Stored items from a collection
Start of Block
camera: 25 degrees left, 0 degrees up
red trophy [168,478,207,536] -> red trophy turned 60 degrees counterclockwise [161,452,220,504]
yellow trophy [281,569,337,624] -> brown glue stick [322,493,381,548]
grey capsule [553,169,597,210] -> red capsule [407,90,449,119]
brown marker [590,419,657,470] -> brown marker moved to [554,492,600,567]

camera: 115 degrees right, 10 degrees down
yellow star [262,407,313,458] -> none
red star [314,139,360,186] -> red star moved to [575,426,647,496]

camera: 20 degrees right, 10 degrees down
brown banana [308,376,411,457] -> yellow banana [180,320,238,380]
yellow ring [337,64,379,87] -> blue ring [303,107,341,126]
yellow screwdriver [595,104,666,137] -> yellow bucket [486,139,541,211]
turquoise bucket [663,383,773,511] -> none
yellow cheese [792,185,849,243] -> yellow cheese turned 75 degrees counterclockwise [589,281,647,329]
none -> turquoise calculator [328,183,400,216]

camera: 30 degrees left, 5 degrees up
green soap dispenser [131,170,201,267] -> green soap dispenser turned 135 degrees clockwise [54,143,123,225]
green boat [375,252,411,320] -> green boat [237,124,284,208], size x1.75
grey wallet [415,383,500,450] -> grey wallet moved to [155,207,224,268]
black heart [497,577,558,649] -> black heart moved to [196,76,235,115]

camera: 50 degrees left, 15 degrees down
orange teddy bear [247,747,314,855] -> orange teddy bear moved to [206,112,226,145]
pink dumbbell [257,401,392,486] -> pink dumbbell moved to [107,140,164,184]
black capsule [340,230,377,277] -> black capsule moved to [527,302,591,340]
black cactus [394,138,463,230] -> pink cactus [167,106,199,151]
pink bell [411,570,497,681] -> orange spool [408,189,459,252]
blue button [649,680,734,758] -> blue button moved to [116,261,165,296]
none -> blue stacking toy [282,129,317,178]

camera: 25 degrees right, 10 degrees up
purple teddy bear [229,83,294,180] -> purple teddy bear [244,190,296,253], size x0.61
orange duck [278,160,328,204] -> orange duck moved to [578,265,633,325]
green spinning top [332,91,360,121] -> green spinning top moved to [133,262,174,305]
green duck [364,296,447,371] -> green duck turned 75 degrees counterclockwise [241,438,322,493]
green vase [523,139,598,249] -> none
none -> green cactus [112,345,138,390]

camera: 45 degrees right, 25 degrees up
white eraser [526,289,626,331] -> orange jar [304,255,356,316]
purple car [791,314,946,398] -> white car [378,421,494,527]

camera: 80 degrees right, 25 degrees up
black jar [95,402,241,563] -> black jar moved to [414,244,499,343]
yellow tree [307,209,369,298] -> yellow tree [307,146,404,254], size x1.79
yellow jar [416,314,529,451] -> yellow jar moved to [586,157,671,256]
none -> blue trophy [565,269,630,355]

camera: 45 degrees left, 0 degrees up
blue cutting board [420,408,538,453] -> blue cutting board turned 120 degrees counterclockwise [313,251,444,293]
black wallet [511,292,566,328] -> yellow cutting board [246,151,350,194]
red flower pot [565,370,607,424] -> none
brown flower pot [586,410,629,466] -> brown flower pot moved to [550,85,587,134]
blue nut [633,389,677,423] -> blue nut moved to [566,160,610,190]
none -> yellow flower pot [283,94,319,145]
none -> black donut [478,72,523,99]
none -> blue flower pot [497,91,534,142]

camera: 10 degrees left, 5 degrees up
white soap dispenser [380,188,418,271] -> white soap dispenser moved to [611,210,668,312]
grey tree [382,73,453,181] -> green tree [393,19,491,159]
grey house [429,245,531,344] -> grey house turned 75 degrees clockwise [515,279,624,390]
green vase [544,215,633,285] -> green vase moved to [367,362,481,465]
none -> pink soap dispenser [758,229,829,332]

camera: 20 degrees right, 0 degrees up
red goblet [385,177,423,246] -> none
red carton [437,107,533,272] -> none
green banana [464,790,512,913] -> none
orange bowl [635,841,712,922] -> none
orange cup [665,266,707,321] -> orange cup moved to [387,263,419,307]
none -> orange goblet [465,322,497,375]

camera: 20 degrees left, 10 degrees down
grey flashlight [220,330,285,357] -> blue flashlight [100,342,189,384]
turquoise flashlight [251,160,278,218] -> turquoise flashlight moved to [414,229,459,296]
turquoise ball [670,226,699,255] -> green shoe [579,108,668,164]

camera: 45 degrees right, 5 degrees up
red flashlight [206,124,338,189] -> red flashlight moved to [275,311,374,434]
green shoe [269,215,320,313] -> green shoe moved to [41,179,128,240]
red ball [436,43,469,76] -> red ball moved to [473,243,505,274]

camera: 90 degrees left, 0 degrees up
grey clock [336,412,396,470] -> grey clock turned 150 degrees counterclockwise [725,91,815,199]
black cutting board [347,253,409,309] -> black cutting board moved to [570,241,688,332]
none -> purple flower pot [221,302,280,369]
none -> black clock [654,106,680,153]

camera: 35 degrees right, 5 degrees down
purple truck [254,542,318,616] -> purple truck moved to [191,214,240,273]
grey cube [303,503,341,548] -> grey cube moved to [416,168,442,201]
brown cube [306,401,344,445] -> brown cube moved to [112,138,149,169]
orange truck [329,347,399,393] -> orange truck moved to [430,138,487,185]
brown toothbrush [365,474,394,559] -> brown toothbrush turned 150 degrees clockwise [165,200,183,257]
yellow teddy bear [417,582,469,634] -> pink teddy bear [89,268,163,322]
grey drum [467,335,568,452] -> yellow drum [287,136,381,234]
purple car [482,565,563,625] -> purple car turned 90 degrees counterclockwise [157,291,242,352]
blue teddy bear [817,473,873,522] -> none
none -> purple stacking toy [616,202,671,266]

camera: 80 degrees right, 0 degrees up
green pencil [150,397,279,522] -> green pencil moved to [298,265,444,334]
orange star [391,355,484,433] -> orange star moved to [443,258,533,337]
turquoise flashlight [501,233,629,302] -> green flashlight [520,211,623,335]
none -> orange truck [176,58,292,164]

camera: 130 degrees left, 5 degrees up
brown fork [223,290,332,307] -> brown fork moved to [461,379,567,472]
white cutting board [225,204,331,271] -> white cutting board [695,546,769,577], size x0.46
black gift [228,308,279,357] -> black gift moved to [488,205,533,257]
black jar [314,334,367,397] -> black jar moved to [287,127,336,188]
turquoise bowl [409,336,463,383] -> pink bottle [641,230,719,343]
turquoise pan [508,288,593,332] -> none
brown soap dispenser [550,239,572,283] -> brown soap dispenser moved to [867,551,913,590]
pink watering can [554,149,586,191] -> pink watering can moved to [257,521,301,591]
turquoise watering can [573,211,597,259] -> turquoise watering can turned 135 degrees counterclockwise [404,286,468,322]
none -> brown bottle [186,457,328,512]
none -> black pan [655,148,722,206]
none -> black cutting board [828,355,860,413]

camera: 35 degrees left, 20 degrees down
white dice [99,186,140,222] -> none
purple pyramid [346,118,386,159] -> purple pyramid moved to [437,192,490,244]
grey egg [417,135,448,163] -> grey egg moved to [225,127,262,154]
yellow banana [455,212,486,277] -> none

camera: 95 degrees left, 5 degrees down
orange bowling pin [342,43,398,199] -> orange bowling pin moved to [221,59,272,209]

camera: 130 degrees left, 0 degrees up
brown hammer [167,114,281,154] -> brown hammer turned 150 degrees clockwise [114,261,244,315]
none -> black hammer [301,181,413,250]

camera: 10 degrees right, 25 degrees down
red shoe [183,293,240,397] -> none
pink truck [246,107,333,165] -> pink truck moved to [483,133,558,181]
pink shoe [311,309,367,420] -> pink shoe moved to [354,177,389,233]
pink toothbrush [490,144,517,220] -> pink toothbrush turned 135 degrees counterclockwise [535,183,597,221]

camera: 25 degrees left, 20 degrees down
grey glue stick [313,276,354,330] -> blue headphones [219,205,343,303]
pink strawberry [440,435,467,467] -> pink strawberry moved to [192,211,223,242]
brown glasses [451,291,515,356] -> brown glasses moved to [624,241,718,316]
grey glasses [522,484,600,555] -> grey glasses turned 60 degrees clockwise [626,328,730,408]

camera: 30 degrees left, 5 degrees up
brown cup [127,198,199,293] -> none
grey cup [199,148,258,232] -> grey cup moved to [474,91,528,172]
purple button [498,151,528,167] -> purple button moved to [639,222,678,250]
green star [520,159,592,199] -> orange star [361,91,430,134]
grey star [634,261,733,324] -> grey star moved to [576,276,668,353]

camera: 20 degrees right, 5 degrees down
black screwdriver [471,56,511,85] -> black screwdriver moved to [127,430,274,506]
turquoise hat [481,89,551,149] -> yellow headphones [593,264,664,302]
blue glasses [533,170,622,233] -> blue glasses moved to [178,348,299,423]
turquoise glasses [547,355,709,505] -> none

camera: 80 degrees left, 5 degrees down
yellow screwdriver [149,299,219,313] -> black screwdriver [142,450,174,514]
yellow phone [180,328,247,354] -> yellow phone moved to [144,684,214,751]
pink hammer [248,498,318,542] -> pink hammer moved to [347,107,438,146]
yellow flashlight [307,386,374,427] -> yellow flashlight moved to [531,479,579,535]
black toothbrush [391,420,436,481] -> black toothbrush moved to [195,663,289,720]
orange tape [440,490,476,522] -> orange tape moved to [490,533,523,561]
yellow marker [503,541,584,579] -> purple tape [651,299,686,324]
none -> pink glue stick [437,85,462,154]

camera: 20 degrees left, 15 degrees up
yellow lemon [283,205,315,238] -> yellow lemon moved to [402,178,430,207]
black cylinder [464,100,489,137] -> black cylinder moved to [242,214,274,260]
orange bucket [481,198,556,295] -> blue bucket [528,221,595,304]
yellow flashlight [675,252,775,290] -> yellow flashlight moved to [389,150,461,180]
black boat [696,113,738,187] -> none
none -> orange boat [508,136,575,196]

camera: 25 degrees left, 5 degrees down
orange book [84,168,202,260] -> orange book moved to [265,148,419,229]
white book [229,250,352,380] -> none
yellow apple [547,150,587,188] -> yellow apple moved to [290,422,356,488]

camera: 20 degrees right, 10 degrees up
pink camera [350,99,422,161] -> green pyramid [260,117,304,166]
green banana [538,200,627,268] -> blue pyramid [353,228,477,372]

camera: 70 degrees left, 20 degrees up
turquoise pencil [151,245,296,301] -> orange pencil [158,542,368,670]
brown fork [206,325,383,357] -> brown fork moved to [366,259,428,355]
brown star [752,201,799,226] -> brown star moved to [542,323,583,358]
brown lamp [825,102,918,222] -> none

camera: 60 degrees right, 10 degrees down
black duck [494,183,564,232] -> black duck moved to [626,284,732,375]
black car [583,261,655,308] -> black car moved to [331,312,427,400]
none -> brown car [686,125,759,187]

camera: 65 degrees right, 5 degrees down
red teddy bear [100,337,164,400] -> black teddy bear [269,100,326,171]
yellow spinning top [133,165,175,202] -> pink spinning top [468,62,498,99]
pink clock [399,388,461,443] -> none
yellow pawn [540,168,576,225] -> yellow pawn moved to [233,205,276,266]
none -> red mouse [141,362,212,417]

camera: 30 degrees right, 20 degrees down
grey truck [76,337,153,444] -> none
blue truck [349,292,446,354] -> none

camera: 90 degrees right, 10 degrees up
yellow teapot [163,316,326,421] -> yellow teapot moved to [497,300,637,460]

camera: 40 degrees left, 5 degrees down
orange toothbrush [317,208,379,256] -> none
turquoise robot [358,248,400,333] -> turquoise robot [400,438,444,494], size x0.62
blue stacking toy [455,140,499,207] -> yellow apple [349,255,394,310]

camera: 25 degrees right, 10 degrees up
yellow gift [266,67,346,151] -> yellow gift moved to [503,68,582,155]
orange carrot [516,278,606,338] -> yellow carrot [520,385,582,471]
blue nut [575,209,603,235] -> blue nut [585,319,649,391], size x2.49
End of Block
* **WHAT TO WORK ON**
Across all the records, find the lines containing the word "trophy" and reproduce each one.

* **WRITTEN REPLY**
red trophy [168,478,207,536] -> red trophy turned 60 degrees counterclockwise [161,452,220,504]
yellow trophy [281,569,337,624] -> brown glue stick [322,493,381,548]
none -> blue trophy [565,269,630,355]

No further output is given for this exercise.